#### SUPPLIED ENTRIES
□ □ □ □ □
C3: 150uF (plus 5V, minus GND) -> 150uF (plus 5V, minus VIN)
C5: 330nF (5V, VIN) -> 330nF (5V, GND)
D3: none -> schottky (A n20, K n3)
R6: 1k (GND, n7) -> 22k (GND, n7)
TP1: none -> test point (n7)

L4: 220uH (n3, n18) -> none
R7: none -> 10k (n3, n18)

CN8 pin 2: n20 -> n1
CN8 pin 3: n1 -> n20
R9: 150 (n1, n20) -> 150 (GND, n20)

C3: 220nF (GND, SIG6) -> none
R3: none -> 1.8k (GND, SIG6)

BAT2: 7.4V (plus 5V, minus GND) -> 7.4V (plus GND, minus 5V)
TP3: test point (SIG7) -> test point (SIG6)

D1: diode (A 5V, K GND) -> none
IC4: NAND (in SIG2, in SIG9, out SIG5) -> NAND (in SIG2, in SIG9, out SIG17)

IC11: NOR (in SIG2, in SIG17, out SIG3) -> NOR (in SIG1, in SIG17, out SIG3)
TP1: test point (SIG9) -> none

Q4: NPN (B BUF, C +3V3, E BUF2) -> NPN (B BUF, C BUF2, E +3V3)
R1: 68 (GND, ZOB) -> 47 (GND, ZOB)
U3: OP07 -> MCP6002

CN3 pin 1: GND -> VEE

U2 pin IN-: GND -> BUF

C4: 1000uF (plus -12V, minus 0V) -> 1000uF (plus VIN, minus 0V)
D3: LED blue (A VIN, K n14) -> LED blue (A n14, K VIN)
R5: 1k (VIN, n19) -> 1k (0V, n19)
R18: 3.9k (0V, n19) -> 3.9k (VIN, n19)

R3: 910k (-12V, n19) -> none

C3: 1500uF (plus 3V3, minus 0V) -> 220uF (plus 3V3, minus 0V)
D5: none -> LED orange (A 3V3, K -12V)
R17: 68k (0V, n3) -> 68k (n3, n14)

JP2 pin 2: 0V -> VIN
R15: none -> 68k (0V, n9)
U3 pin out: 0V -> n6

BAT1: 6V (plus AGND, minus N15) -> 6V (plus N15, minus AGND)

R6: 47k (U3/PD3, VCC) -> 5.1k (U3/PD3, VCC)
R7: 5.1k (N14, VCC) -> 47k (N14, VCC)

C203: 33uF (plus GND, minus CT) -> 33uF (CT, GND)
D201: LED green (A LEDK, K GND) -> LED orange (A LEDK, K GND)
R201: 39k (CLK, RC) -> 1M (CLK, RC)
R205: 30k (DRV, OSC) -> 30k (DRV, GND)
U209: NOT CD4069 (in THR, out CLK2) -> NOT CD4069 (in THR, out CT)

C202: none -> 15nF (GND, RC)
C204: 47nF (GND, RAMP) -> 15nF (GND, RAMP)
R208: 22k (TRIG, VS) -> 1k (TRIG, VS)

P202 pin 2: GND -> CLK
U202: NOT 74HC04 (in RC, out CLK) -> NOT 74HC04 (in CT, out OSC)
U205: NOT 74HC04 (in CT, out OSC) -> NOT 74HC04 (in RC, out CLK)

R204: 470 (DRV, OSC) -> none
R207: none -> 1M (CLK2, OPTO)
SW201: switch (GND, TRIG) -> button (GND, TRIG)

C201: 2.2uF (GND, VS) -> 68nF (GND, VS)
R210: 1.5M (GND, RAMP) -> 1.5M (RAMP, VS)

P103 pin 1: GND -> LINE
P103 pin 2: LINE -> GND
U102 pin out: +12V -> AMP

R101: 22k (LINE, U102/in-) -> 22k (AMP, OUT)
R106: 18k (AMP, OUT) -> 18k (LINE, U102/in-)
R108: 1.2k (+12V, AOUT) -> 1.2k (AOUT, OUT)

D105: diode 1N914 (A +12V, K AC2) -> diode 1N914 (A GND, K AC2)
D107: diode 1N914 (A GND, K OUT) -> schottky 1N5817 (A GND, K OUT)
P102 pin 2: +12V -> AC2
□ □ □ □ □
Reproduce the listing exactly, leaving nothing out.

#### WRITTEN SOLUTION
C3: 150uF (plus 5V, minus GND) -> 150uF (plus 5V, minus VIN)
C5: 330nF (5V, VIN) -> 330nF (5V, GND)
D3: none -> schottky (A n20, K n3)
R6: 1k (GND, n7) -> 22k (GND, n7)
TP1: none -> test point (n7)

L4: 220uH (n3, n18) -> none
R7: none -> 10k (n3, n18)

CN8 pin 2: n20 -> n1
CN8 pin 3: n1 -> n20
R9: 150 (n1, n20) -> 150 (GND, n20)

C3: 220nF (GND, SIG6) -> none
R3: none -> 1.8k (GND, SIG6)

BAT2: 7.4V (plus 5V, minus GND) -> 7.4V (plus GND, minus 5V)
TP3: test point (SIG7) -> test point (SIG6)

D1: diode (A 5V, K GND) -> none
IC4: NAND (in SIG2, in SIG9, out SIG5) -> NAND (in SIG2, in SIG9, out SIG17)

IC11: NOR (in SIG2, in SIG17, out SIG3) -> NOR (in SIG1, in SIG17, out SIG3)
TP1: test point (SIG9) -> none

Q4: NPN (B BUF, C +3V3, E BUF2) -> NPN (B BUF, C BUF2, E +3V3)
R1: 68 (GND, ZOB) -> 47 (GND, ZOB)
U3: OP07 -> MCP6002

CN3 pin 1: GND -> VEE

U2 pin IN-: GND -> BUF

C4: 1000uF (plus -12V, minus 0V) -> 1000uF (plus VIN, minus 0V)
D3: LED blue (A VIN, K n14) -> LED blue (A n14, K VIN)
R5: 1k (VIN, n19) -> 1k (0V, n19)
R18: 3.9k (0V, n19) -> 3.9k (VIN, n19)

R3: 910k (-12V, n19) -> none

C3: 1500uF (plus 3V3, minus 0V) -> 220uF (plus 3V3, minus 0V)
D5: none -> LED orange (A 3V3, K -12V)
R17: 68k (0V, n3) -> 68k (n3, n14)

JP2 pin 2: 0V -> VIN
R15: none -> 68k (0V, n9)
U3 pin out: 0V -> n6

BAT1: 6V (plus AGND, minus N15) -> 6V (plus N15, minus AGND)

R6: 47k (U3/PD3, VCC) -> 5.1k (U3/PD3, VCC)
R7: 5.1k (N14, VCC) -> 47k (N14, VCC)

C203: 33uF (plus GND, minus CT) -> 33uF (CT, GND)
D201: LED green (A LEDK, K GND) -> LED orange (A LEDK, K GND)
R201: 39k (CLK, RC) -> 1M (CLK, RC)
R205: 30k (DRV, OSC) -> 30k (DRV, GND)
U209: NOT CD4069 (in THR, out CLK2) -> NOT CD4069 (in THR, out CT)

C202: none -> 15nF (GND, RC)
C204: 47nF (GND, RAMP) -> 15nF (GND, RAMP)
R208: 22k (TRIG, VS) -> 1k (TRIG, VS)

P202 pin 2: GND -> CLK
U202: NOT 74HC04 (in RC, out CLK) -> NOT 74HC04 (in CT, out OSC)
U205: NOT 74HC04 (in CT, out OSC) -> NOT 74HC04 (in RC, out CLK)

R204: 470 (DRV, OSC) -> none
R207: none -> 1M (CLK2, OPTO)
SW201: switch (GND, TRIG) -> button (GND, TRIG)

C201: 2.2uF (GND, VS) -> 68nF (GND, VS)
R210: 1.5M (GND, RAMP) -> 1.5M (RAMP, VS)

P103 pin 1: GND -> LINE
P103 pin 2: LINE -> GND
U102 pin out: +12V -> AMP

R101: 22k (LINE, U102/in-) -> 22k (AMP, OUT)
R106: 18k (AMP, OUT) -> 18k (LINE, U102/in-)
R108: 1.2k (+12V, AOUT) -> 1.2k (AOUT, OUT)

D105: diode 1N914 (A +12V, K AC2) -> diode 1N914 (A GND, K AC2)
D107: diode 1N914 (A GND, K OUT) -> schottky 1N5817 (A GND, K OUT)
P102 pin 2: +12V -> AC2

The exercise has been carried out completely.